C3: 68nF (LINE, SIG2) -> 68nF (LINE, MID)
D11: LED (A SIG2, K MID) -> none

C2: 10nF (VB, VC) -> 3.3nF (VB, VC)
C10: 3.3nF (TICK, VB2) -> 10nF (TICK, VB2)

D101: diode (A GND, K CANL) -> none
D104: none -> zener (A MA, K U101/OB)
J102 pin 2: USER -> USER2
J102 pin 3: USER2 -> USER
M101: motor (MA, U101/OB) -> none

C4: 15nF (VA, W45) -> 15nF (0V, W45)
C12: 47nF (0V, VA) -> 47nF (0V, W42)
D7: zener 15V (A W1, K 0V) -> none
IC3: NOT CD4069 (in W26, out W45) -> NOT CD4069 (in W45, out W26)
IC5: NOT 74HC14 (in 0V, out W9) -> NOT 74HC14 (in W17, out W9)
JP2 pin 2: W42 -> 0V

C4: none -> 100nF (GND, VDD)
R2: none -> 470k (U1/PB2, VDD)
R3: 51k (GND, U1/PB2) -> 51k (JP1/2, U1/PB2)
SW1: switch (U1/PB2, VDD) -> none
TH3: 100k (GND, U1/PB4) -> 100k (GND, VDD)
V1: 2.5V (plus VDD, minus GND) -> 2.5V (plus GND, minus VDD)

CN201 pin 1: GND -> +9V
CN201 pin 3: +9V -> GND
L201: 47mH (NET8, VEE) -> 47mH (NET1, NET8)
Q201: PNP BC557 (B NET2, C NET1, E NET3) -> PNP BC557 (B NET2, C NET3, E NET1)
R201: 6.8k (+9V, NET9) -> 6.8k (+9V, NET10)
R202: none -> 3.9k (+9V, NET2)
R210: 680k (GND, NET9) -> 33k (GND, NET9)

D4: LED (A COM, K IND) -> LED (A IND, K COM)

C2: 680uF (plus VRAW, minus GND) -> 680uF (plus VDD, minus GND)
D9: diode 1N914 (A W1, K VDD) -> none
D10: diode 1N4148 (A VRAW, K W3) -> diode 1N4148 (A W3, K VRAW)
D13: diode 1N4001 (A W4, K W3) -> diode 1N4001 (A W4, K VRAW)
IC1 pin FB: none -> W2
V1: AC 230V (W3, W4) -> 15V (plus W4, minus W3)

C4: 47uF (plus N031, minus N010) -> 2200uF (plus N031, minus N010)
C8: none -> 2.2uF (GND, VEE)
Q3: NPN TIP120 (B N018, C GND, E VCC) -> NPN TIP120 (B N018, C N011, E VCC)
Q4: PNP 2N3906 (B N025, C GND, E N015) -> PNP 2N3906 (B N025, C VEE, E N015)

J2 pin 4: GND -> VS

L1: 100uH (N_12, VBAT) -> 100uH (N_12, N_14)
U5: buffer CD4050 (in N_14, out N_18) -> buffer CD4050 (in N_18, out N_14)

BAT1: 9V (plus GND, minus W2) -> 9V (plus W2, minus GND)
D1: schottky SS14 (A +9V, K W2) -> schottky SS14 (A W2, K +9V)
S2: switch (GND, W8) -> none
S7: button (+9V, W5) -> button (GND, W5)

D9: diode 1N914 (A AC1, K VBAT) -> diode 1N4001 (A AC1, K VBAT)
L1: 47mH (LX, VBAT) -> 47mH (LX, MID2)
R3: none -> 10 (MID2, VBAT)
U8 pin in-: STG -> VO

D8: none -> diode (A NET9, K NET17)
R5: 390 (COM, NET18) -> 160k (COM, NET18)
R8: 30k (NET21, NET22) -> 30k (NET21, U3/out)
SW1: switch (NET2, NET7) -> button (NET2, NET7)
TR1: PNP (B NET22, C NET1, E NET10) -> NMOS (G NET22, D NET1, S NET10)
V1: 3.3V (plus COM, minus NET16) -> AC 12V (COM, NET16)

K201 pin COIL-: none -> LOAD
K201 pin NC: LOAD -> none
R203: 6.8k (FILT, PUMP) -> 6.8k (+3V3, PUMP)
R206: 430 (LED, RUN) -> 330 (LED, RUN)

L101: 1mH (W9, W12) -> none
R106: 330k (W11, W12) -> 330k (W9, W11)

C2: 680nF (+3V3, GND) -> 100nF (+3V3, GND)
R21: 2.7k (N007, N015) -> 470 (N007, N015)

Assignment
Each entry above is to be transcribed without alteration.

Task answer
C3: 68nF (LINE, SIG2) -> 68nF (LINE, MID)
D11: LED (A SIG2, K MID) -> none

C2: 10nF (VB, VC) -> 3.3nF (VB, VC)
C10: 3.3nF (TICK, VB2) -> 10nF (TICK, VB2)

D101: diode (A GND, K CANL) -> none
D104: none -> zener (A MA, K U101/OB)
J102 pin 2: USER -> USER2
J102 pin 3: USER2 -> USER
M101: motor (MA, U101/OB) -> none

C4: 15nF (VA, W45) -> 15nF (0V, W45)
C12: 47nF (0V, VA) -> 47nF (0V, W42)
D7: zener 15V (A W1, K 0V) -> none
IC3: NOT CD4069 (in W26, out W45) -> NOT CD4069 (in W45, out W26)
IC5: NOT 74HC14 (in 0V, out W9) -> NOT 74HC14 (in W17, out W9)
JP2 pin 2: W42 -> 0V

C4: none -> 100nF (GND, VDD)
R2: none -> 470k (U1/PB2, VDD)
R3: 51k (GND, U1/PB2) -> 51k (JP1/2, U1/PB2)
SW1: switch (U1/PB2, VDD) -> none
TH3: 100k (GND, U1/PB4) -> 100k (GND, VDD)
V1: 2.5V (plus VDD, minus GND) -> 2.5V (plus GND, minus VDD)

CN201 pin 1: GND -> +9V
CN201 pin 3: +9V -> GND
L201: 47mH (NET8, VEE) -> 47mH (NET1, NET8)
Q201: PNP BC557 (B NET2, C NET1, E NET3) -> PNP BC557 (B NET2, C NET3, E NET1)
R201: 6.8k (+9V, NET9) -> 6.8k (+9V, NET10)
R202: none -> 3.9k (+9V, NET2)
R210: 680k (GND, NET9) -> 33k (GND, NET9)

D4: LED (A COM, K IND) -> LED (A IND, K COM)

C2: 680uF (plus VRAW, minus GND) -> 680uF (plus VDD, minus GND)
D9: diode 1N914 (A W1, K VDD) -> none
D10: diode 1N4148 (A VRAW, K W3) -> diode 1N4148 (A W3, K VRAW)
D13: diode 1N4001 (A W4, K W3) -> diode 1N4001 (A W4, K VRAW)
IC1 pin FB: none -> W2
V1: AC 230V (W3, W4) -> 15V (plus W4, minus W3)

C4: 47uF (plus N031, minus N010) -> 2200uF (plus N031, minus N010)
C8: none -> 2.2uF (GND, VEE)
Q3: NPN TIP120 (B N018, C GND, E VCC) -> NPN TIP120 (B N018, C N011, E VCC)
Q4: PNP 2N3906 (B N025, C GND, E N015) -> PNP 2N3906 (B N025, C VEE, E N015)

J2 pin 4: GND -> VS

L1: 100uH (N_12, VBAT) -> 100uH (N_12, N_14)
U5: buffer CD4050 (in N_14, out N_18) -> buffer CD4050 (in N_18, out N_14)

BAT1: 9V (plus GND, minus W2) -> 9V (plus W2, minus GND)
D1: schottky SS14 (A +9V, K W2) -> schottky SS14 (A W2, K +9V)
S2: switch (GND, W8) -> none
S7: button (+9V, W5) -> button (GND, W5)

D9: diode 1N914 (A AC1, K VBAT) -> diode 1N4001 (A AC1, K VBAT)
L1: 47mH (LX, VBAT) -> 47mH (LX, MID2)
R3: none -> 10 (MID2, VBAT)
U8 pin in-: STG -> VO

D8: none -> diode (A NET9, K NET17)
R5: 390 (COM, NET18) -> 160k (COM, NET18)
R8: 30k (NET21, NET22) -> 30k (NET21, U3/out)
SW1: switch (NET2, NET7) -> button (NET2, NET7)
TR1: PNP (B NET22, C NET1, E NET10) -> NMOS (G NET22, D NET1, S NET10)
V1: 3.3V (plus COM, minus NET16) -> AC 12V (COM, NET16)

K201 pin COIL-: none -> LOAD
K201 pin NC: LOAD -> none
R203: 6.8k (FILT, PUMP) -> 6.8k (+3V3, PUMP)
R206: 430 (LED, RUN) -> 330 (LED, RUN)

L101: 1mH (W9, W12) -> none
R106: 330k (W11, W12) -> 330k (W9, W11)

C2: 680nF (+3V3, GND) -> 100nF (+3V3, GND)
R21: 2.7k (N007, N015) -> 470 (N007, N015)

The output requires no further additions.